Written exercise —
Copy out the lines below without changes, from the line containing "Trace every road" to the line containing "road 1 (track): [(164,511),(170,488),(104,429),(42,471),(0,478)]", including both of those lines.

Entries supplied —

________

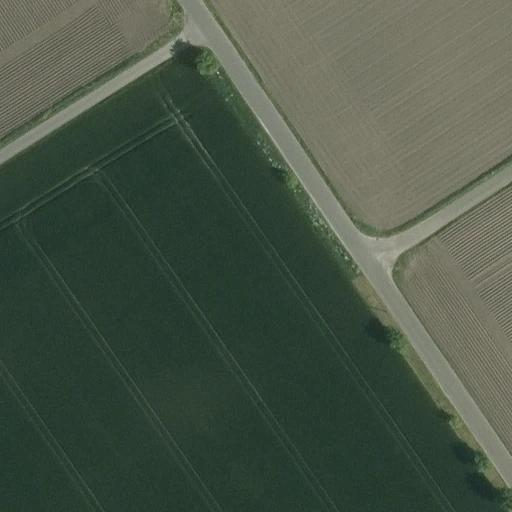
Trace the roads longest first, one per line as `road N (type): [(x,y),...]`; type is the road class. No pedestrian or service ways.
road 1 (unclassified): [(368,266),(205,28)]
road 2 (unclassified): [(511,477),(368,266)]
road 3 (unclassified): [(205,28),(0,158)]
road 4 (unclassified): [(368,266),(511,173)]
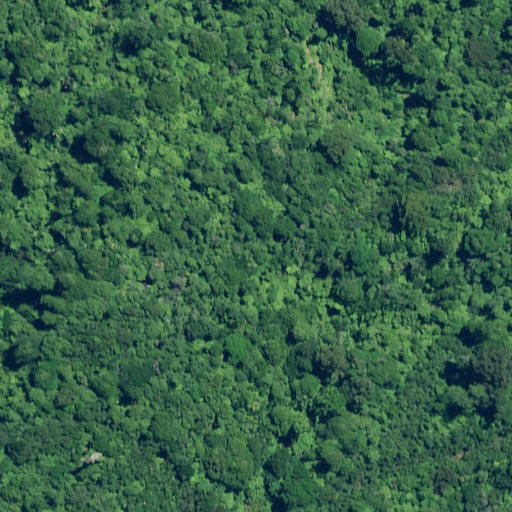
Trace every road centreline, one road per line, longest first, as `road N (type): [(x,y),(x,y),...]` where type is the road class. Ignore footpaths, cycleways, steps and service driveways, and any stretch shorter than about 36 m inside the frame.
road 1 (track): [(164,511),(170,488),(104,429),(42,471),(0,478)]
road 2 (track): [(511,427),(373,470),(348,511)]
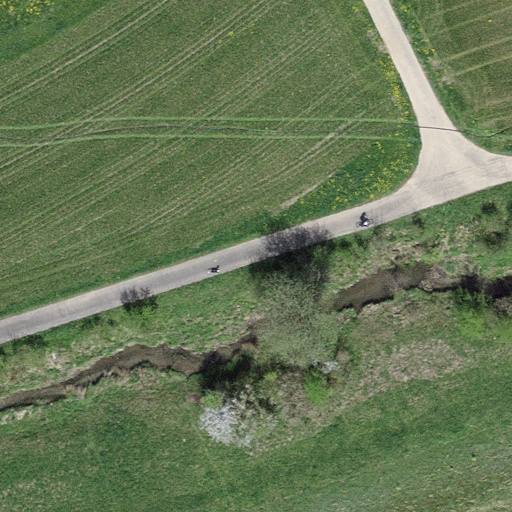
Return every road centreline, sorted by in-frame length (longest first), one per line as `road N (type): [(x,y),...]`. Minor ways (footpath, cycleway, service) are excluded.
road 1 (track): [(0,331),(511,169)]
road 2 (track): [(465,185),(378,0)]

________

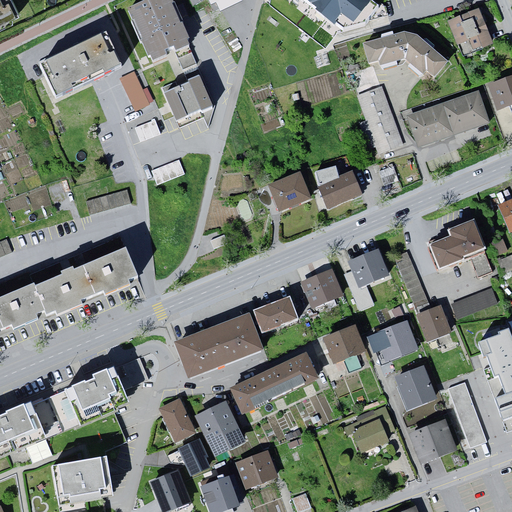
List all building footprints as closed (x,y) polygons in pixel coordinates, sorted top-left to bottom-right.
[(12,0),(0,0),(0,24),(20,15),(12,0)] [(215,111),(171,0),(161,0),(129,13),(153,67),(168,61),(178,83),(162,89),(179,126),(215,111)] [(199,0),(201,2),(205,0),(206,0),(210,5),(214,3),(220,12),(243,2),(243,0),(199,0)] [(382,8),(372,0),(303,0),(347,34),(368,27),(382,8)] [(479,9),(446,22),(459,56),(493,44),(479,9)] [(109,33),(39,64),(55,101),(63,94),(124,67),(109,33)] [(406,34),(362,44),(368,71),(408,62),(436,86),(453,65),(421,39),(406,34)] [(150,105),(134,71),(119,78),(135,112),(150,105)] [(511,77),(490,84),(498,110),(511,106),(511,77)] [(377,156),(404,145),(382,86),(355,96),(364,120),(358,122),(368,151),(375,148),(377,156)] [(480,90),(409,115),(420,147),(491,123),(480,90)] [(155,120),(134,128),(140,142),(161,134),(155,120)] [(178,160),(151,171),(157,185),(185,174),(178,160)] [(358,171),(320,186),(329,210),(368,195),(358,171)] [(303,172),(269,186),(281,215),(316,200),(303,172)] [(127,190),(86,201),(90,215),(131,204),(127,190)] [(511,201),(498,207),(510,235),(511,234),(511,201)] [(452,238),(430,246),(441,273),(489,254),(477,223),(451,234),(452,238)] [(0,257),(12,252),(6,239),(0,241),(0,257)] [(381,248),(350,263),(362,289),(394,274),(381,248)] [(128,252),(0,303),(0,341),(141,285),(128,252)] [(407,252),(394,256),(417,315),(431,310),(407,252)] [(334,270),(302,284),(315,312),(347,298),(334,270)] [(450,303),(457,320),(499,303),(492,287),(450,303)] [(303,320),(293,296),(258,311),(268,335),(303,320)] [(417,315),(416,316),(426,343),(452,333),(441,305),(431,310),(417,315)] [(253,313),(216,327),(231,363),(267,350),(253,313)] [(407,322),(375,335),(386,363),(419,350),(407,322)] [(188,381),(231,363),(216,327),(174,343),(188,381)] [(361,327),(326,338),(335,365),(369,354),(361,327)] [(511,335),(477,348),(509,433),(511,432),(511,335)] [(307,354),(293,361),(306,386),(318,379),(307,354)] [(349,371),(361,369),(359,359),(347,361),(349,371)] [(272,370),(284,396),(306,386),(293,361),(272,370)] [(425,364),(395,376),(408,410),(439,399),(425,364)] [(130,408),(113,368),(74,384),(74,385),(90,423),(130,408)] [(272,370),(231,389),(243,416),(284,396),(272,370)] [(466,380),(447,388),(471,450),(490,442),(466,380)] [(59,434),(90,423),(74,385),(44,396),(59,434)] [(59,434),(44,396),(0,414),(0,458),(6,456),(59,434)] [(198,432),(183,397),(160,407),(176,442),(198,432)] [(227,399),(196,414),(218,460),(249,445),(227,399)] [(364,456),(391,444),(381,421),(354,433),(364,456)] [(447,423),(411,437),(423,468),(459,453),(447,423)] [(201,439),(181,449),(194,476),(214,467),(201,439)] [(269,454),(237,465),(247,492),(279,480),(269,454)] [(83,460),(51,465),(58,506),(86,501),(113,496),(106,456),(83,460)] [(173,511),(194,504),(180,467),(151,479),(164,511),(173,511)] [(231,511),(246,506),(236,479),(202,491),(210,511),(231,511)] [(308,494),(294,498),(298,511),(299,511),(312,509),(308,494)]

________

Written answer —
Trace every road centreline, one road per line, longest first, as `road N (type): [(x,y),(x,y),...]` where type is the road class. Ignore footpaths, cycleways, steps and service driveways, and any stretch shorter than about 36 m inside the frame.
road 1 (track): [(164,511),(170,488),(104,429),(42,471),(0,478)]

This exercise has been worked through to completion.